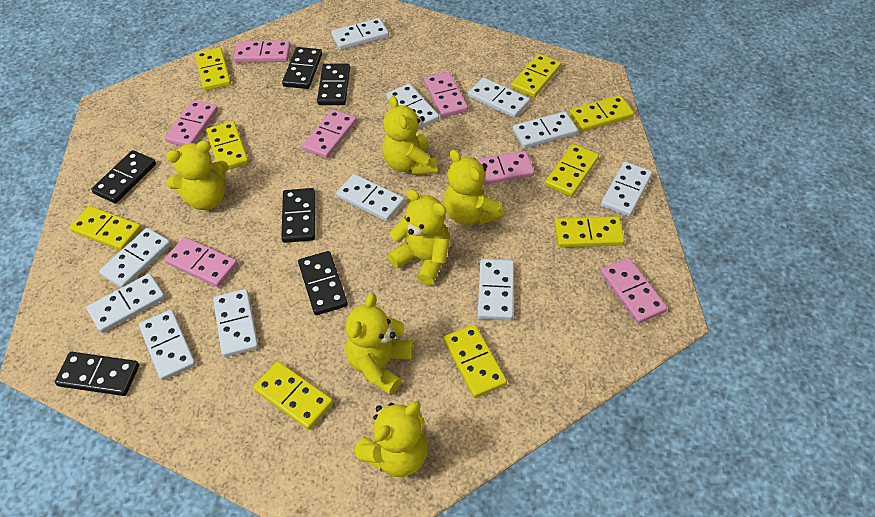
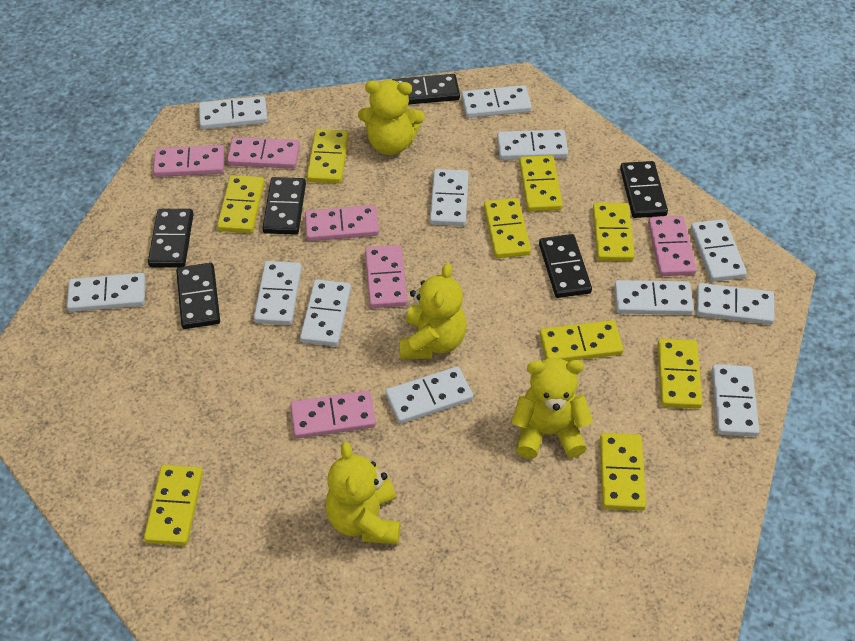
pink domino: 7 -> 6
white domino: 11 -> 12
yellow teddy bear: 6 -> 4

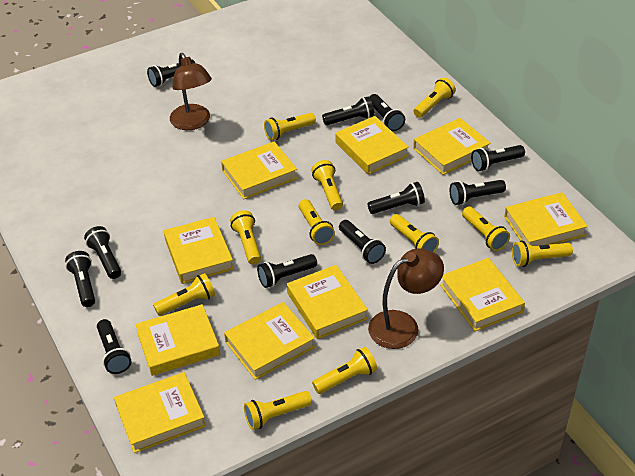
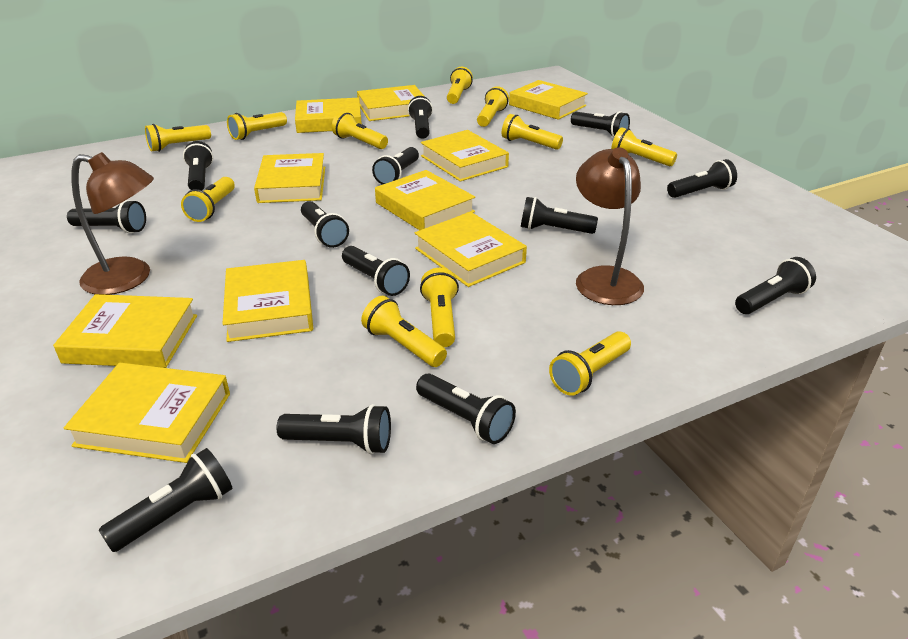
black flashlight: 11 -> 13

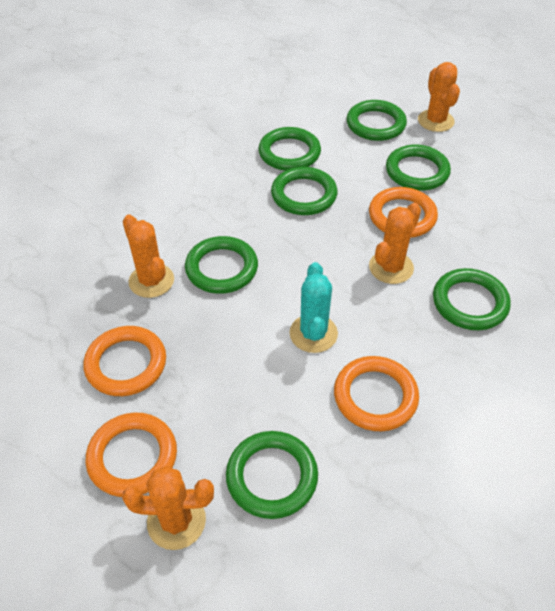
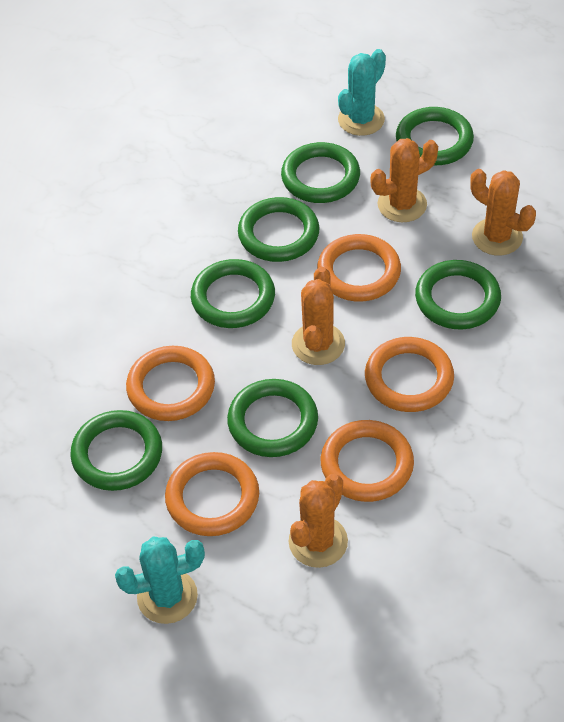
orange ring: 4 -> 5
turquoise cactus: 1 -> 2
# # # # #
- [ACTIVITY]: If an entry holds a picture, leave that picture out, and transcribe the rest of the listing above exactly.

- [RESULT]:
pink domino: 7 -> 6
white domino: 11 -> 12
yellow teddy bear: 6 -> 4

black flashlight: 11 -> 13

orange ring: 4 -> 5
turquoise cactus: 1 -> 2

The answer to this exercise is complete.